Each entry below should be returned exactly as is, with the pictures removed.
### Supplied material
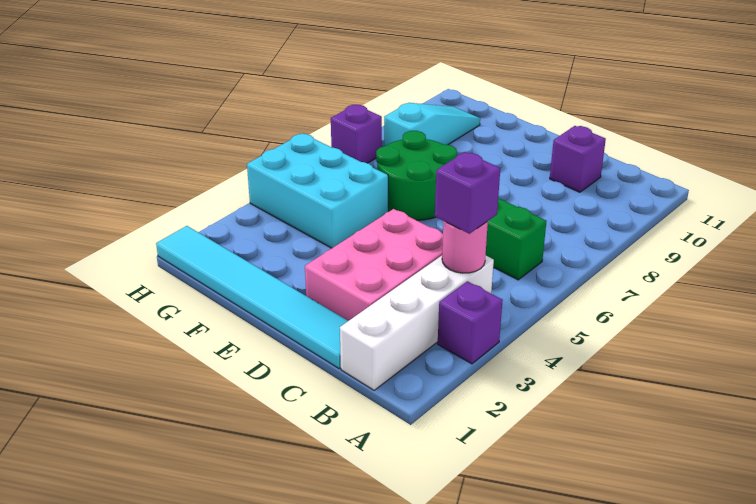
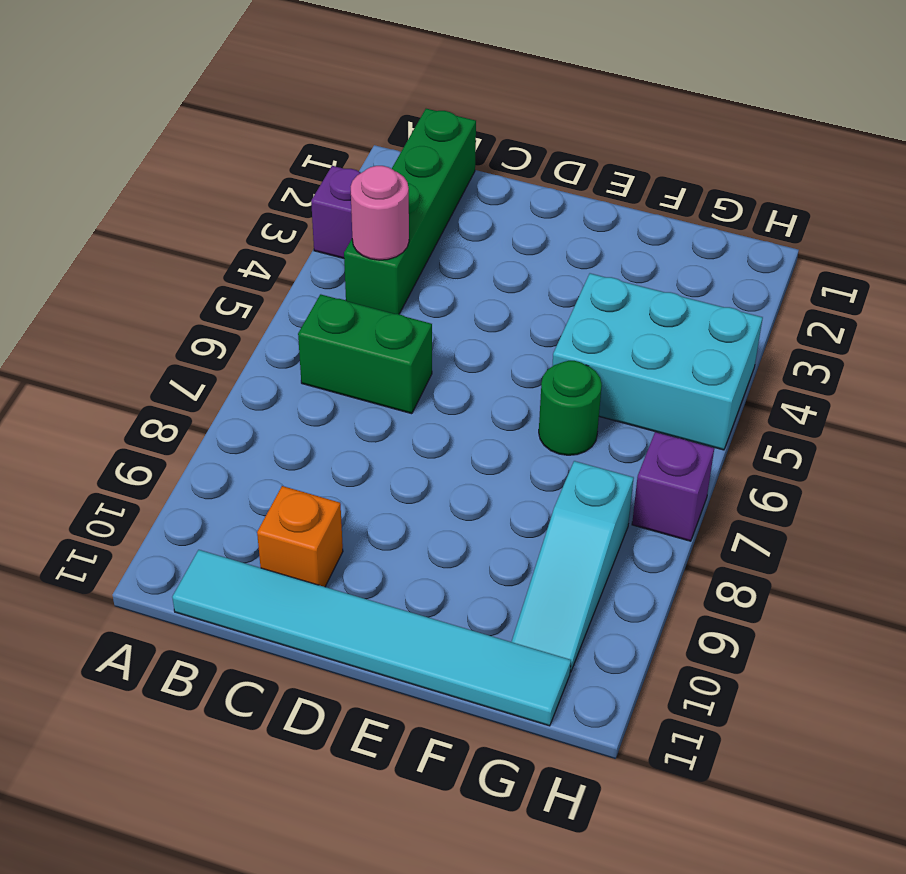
white brick B1:B4 level 1 -> green brick B1:B4 level 1
purple brick B4 level 3 -> none
cyan tile C1:H1 level 1 -> cyan tile B11:G11 level 1
pink brick C2:D4 level 1 -> none
purple brick C10 level 1 -> orange brick C10 level 1
green round brick E6:F7 level 1 -> green round brick F6 level 1

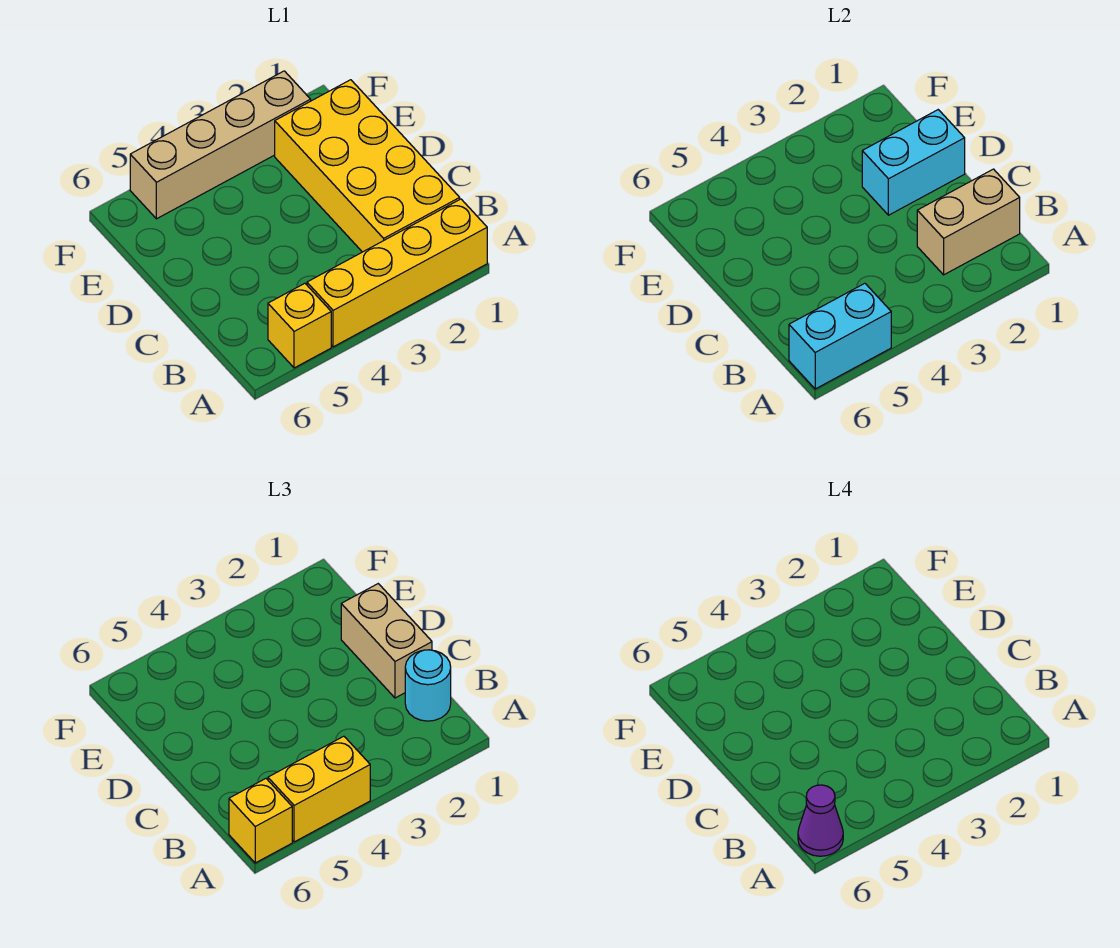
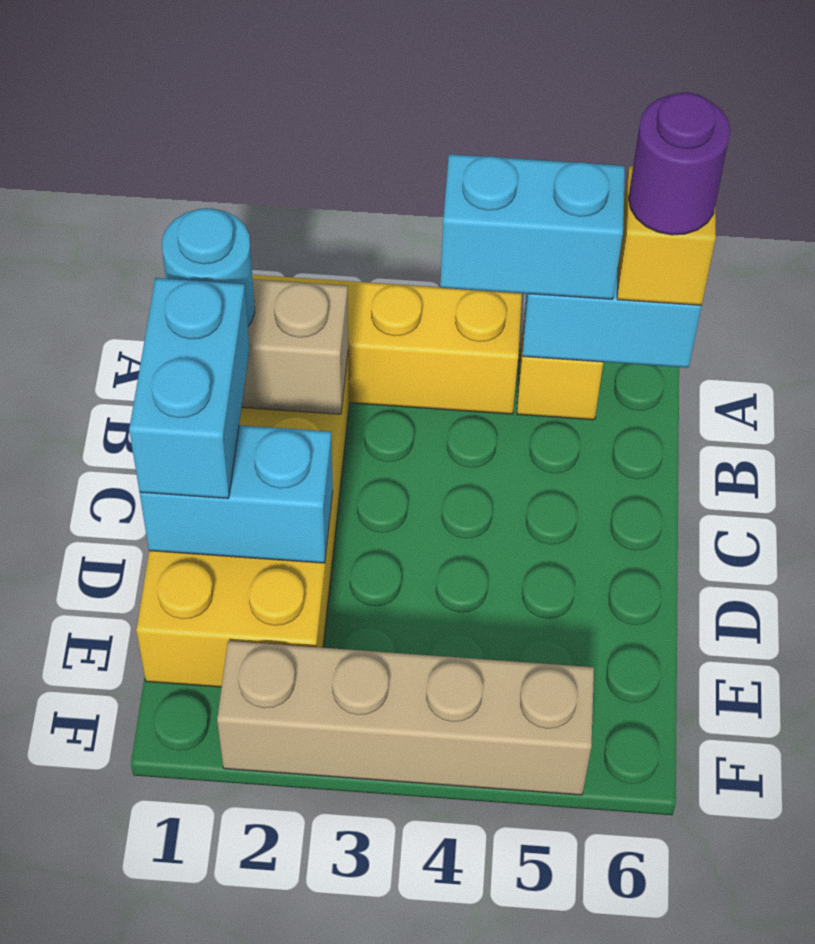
yellow brick A4:A5 level 3 -> cyan brick A4:A5 level 3
purple cone A6 level 4 -> purple round brick A6 level 4
tan brick C1:D1 level 3 -> cyan brick C1:D1 level 3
######
● Your response:
white brick B1:B4 level 1 -> green brick B1:B4 level 1
purple brick B4 level 3 -> none
cyan tile C1:H1 level 1 -> cyan tile B11:G11 level 1
pink brick C2:D4 level 1 -> none
purple brick C10 level 1 -> orange brick C10 level 1
green round brick E6:F7 level 1 -> green round brick F6 level 1

yellow brick A4:A5 level 3 -> cyan brick A4:A5 level 3
purple cone A6 level 4 -> purple round brick A6 level 4
tan brick C1:D1 level 3 -> cyan brick C1:D1 level 3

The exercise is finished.